◆ **WHAT IS NEEDED**:
The required output is a verbatim transcription of the listing, pictures excluded.

◆ **GIVEN DATA**:
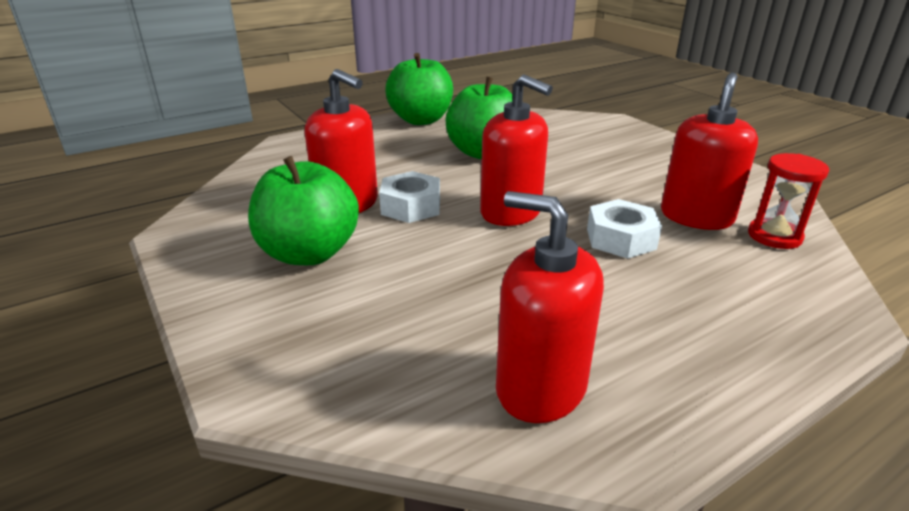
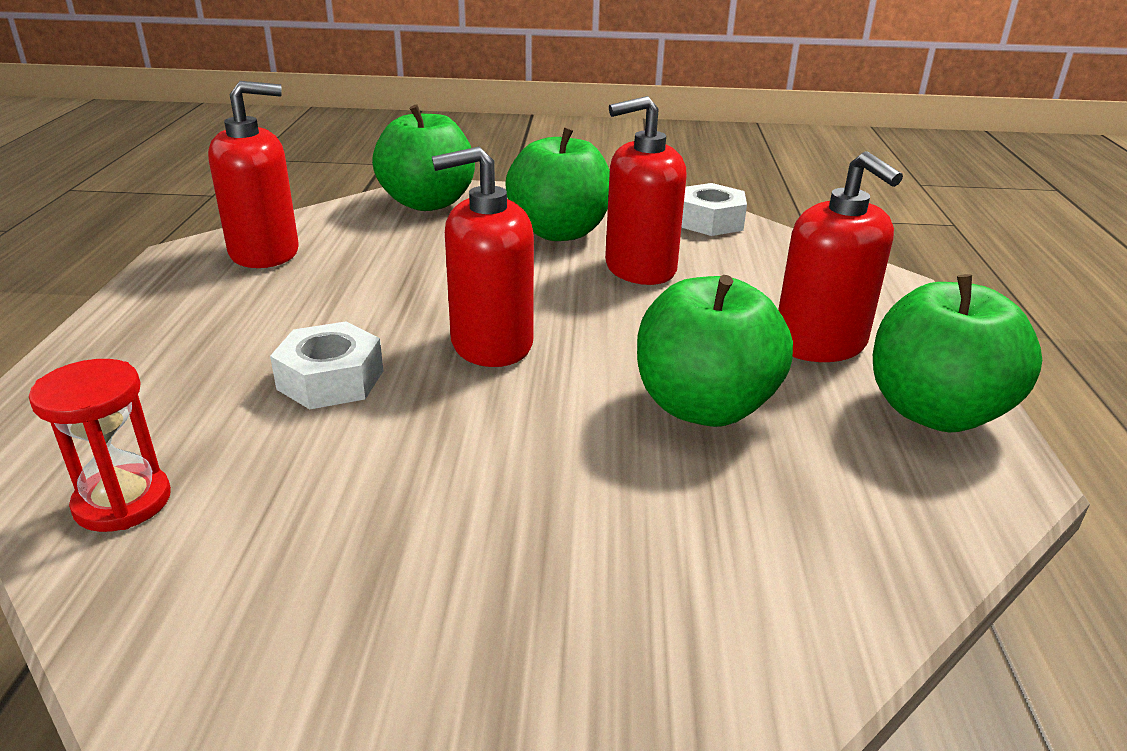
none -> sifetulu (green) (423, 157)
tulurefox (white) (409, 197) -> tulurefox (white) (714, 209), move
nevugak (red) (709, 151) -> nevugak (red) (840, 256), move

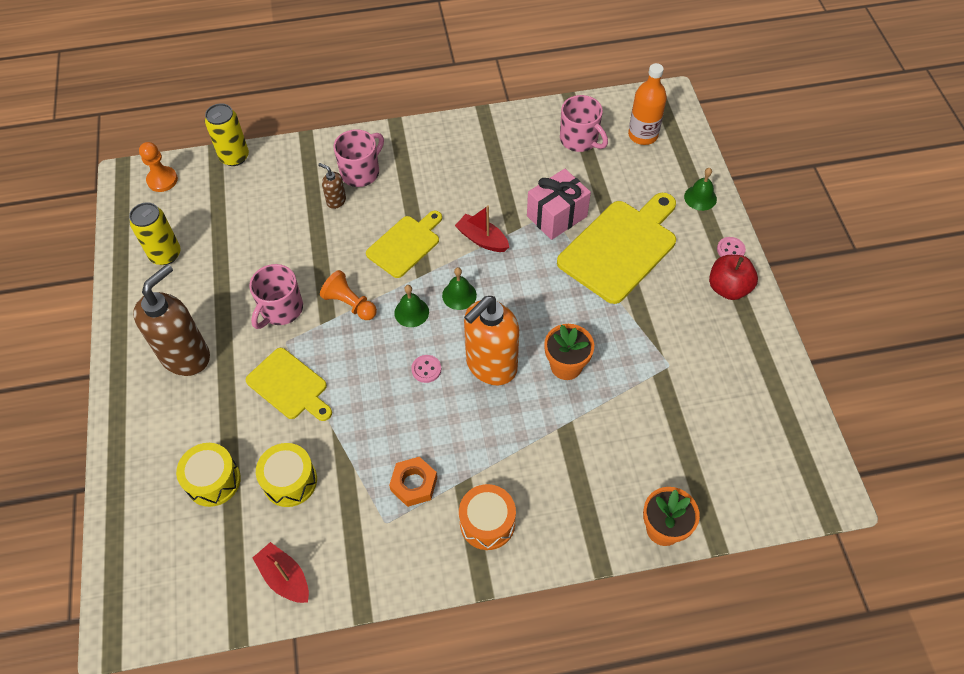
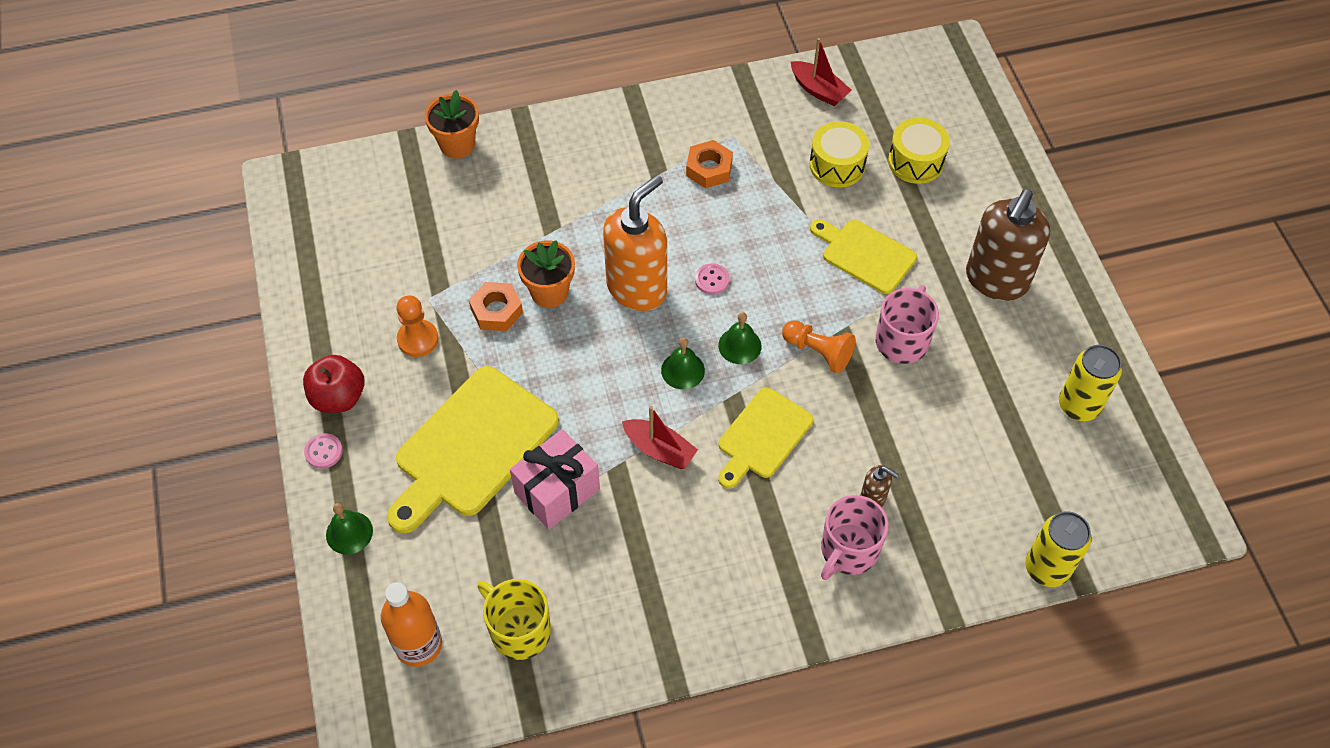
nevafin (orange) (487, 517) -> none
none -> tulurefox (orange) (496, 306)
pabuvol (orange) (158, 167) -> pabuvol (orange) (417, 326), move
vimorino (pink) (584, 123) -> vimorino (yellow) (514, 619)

◆ **SOLUTION TO THIS TASK**:
none -> sifetulu (green) (423, 157)
tulurefox (white) (409, 197) -> tulurefox (white) (714, 209), move
nevugak (red) (709, 151) -> nevugak (red) (840, 256), move

nevafin (orange) (487, 517) -> none
none -> tulurefox (orange) (496, 306)
pabuvol (orange) (158, 167) -> pabuvol (orange) (417, 326), move
vimorino (pink) (584, 123) -> vimorino (yellow) (514, 619)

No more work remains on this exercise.